→ RECORDS SUPPLIED:
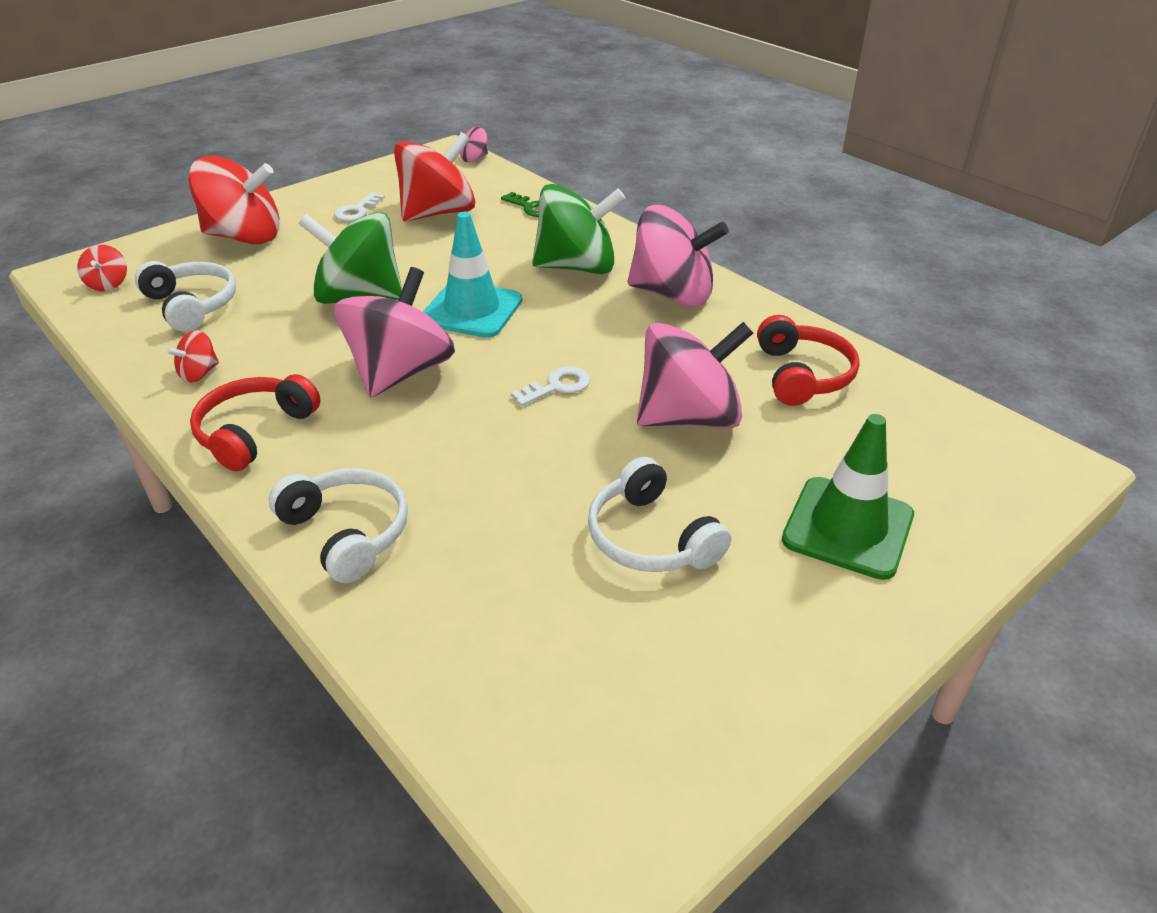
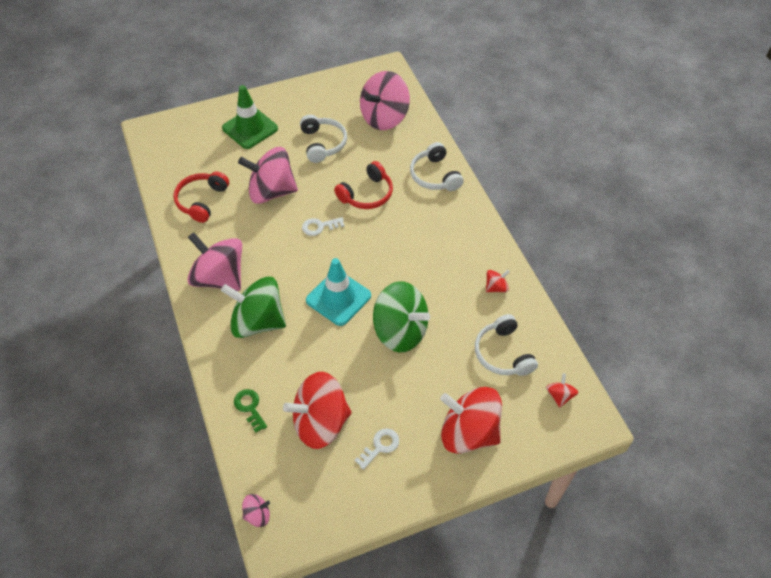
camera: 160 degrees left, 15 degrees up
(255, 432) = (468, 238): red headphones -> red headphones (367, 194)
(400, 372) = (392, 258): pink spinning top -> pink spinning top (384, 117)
==
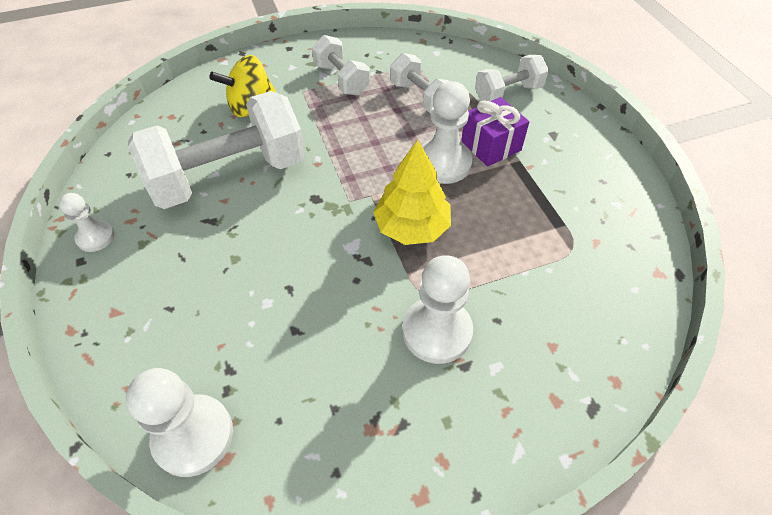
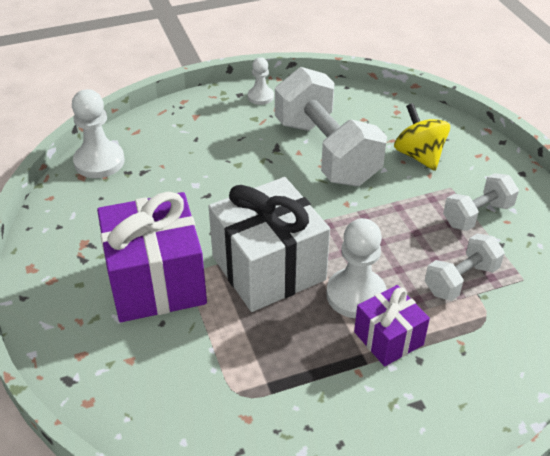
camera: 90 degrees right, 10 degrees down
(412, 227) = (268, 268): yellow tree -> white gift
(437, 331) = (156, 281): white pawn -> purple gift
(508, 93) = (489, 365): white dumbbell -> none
--
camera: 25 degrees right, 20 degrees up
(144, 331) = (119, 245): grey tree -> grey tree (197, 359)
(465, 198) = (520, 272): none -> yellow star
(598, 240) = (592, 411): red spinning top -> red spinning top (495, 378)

→ HOW TO COMPLETE THIS TASK: Your response should be made up of the lines in the data that contain the word "spinning".

→ THE COMPLETED TASK:
(400, 372) = (392, 258): pink spinning top -> pink spinning top (384, 117)
(598, 240) = (592, 411): red spinning top -> red spinning top (495, 378)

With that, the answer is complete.